WHAT THE EXERCISE ASKS
Exactly the lines from the start of the data through the line containing "fridge: (34, 80) -> (211, 214), moved" should be output, with both ends kept and nothing added.

EXERCISE INPUTS

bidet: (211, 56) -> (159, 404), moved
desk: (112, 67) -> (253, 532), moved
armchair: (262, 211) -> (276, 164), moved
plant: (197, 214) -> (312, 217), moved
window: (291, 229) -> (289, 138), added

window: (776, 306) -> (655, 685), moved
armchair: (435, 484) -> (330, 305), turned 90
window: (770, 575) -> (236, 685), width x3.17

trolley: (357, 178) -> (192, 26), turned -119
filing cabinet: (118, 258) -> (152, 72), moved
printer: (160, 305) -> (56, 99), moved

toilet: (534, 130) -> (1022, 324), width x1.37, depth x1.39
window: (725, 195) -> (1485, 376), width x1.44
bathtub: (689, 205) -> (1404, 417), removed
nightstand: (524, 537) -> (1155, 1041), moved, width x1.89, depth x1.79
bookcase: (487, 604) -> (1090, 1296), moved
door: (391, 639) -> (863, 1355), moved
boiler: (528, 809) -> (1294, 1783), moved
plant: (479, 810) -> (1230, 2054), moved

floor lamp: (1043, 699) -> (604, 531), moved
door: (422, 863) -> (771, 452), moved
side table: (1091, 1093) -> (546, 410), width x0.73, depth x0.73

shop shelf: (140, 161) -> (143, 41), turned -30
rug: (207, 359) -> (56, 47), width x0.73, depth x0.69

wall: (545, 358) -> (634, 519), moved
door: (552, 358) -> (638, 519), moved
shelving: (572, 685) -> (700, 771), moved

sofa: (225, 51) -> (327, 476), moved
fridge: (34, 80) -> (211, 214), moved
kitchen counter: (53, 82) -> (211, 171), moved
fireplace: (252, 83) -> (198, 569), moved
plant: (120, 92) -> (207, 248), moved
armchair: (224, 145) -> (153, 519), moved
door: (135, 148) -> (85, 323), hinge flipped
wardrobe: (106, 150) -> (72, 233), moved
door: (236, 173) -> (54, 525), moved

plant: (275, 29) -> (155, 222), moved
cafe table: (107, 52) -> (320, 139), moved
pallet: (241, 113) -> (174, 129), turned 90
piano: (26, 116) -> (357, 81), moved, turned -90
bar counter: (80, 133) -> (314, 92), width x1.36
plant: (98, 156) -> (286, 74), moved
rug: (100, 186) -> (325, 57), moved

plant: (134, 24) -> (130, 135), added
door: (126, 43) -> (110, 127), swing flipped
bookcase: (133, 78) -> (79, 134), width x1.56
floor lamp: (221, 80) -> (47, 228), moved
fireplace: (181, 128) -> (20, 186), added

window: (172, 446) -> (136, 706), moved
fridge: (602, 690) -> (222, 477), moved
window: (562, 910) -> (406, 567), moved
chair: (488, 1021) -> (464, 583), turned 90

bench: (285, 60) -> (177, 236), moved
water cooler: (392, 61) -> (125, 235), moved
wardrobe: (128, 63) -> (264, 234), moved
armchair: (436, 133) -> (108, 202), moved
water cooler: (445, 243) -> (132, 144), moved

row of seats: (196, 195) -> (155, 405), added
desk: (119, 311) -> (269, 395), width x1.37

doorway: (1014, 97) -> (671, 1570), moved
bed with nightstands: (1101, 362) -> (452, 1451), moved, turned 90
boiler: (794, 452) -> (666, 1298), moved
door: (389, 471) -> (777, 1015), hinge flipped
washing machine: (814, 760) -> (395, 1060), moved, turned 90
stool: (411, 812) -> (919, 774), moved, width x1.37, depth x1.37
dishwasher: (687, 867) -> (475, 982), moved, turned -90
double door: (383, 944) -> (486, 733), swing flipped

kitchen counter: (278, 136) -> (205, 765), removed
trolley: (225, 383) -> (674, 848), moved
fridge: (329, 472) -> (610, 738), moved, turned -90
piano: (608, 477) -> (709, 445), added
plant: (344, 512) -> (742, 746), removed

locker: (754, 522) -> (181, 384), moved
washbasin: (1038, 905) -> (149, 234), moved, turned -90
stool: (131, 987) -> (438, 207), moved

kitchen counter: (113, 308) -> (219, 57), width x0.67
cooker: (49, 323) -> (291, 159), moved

SOLUTION FOR THIS EXERCISE
bidet: (211, 56) -> (159, 404), moved
desk: (112, 67) -> (253, 532), moved
armchair: (262, 211) -> (276, 164), moved
plant: (197, 214) -> (312, 217), moved
window: (291, 229) -> (289, 138), added

window: (776, 306) -> (655, 685), moved
armchair: (435, 484) -> (330, 305), turned 90
window: (770, 575) -> (236, 685), width x3.17

trolley: (357, 178) -> (192, 26), turned -119
filing cabinet: (118, 258) -> (152, 72), moved
printer: (160, 305) -> (56, 99), moved

toilet: (534, 130) -> (1022, 324), width x1.37, depth x1.39
window: (725, 195) -> (1485, 376), width x1.44
bathtub: (689, 205) -> (1404, 417), removed
nightstand: (524, 537) -> (1155, 1041), moved, width x1.89, depth x1.79
bookcase: (487, 604) -> (1090, 1296), moved
door: (391, 639) -> (863, 1355), moved
boiler: (528, 809) -> (1294, 1783), moved
plant: (479, 810) -> (1230, 2054), moved

floor lamp: (1043, 699) -> (604, 531), moved
door: (422, 863) -> (771, 452), moved
side table: (1091, 1093) -> (546, 410), width x0.73, depth x0.73

shop shelf: (140, 161) -> (143, 41), turned -30
rug: (207, 359) -> (56, 47), width x0.73, depth x0.69

wall: (545, 358) -> (634, 519), moved
door: (552, 358) -> (638, 519), moved
shelving: (572, 685) -> (700, 771), moved

sofa: (225, 51) -> (327, 476), moved
fridge: (34, 80) -> (211, 214), moved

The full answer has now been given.